* [Material for the task]:

▼▼▼

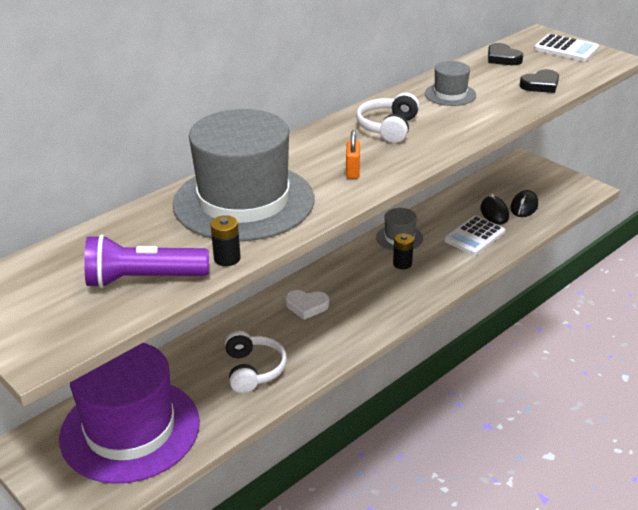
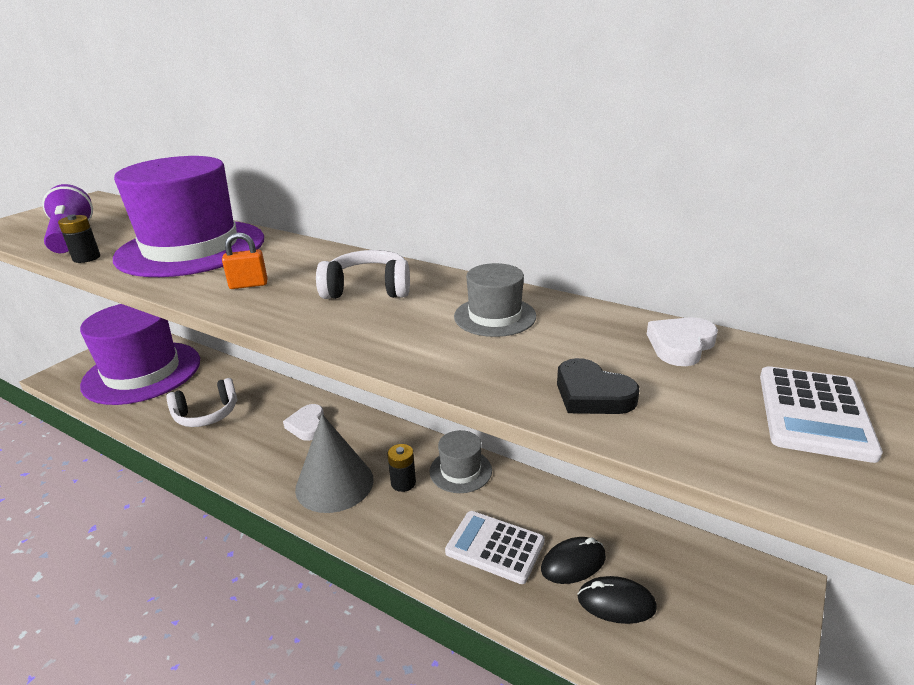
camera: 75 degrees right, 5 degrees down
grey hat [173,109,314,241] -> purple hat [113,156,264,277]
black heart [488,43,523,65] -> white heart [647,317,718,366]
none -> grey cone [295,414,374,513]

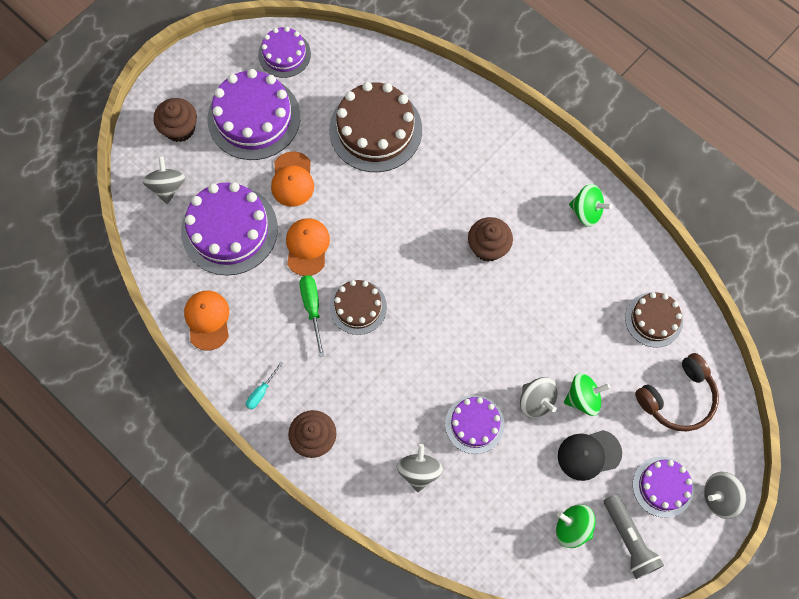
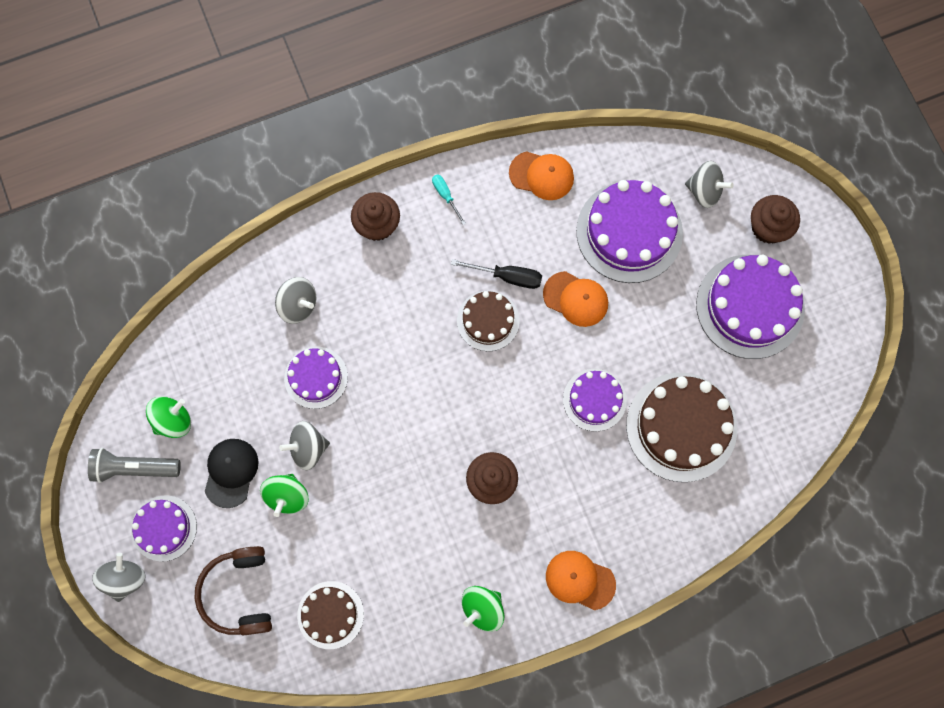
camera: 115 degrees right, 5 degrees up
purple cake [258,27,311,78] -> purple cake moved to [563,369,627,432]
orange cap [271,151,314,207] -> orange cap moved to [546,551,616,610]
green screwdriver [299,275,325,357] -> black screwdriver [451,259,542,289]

▲▲▲
▼▼▼

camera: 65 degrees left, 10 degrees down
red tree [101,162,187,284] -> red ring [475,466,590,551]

▲▲▲

* [What you should do]: Which lines in the entries above contain "camera"? Pull each of them out.

* [Answer box]:
camera: 75 degrees right, 5 degrees down
camera: 115 degrees right, 5 degrees up
camera: 65 degrees left, 10 degrees down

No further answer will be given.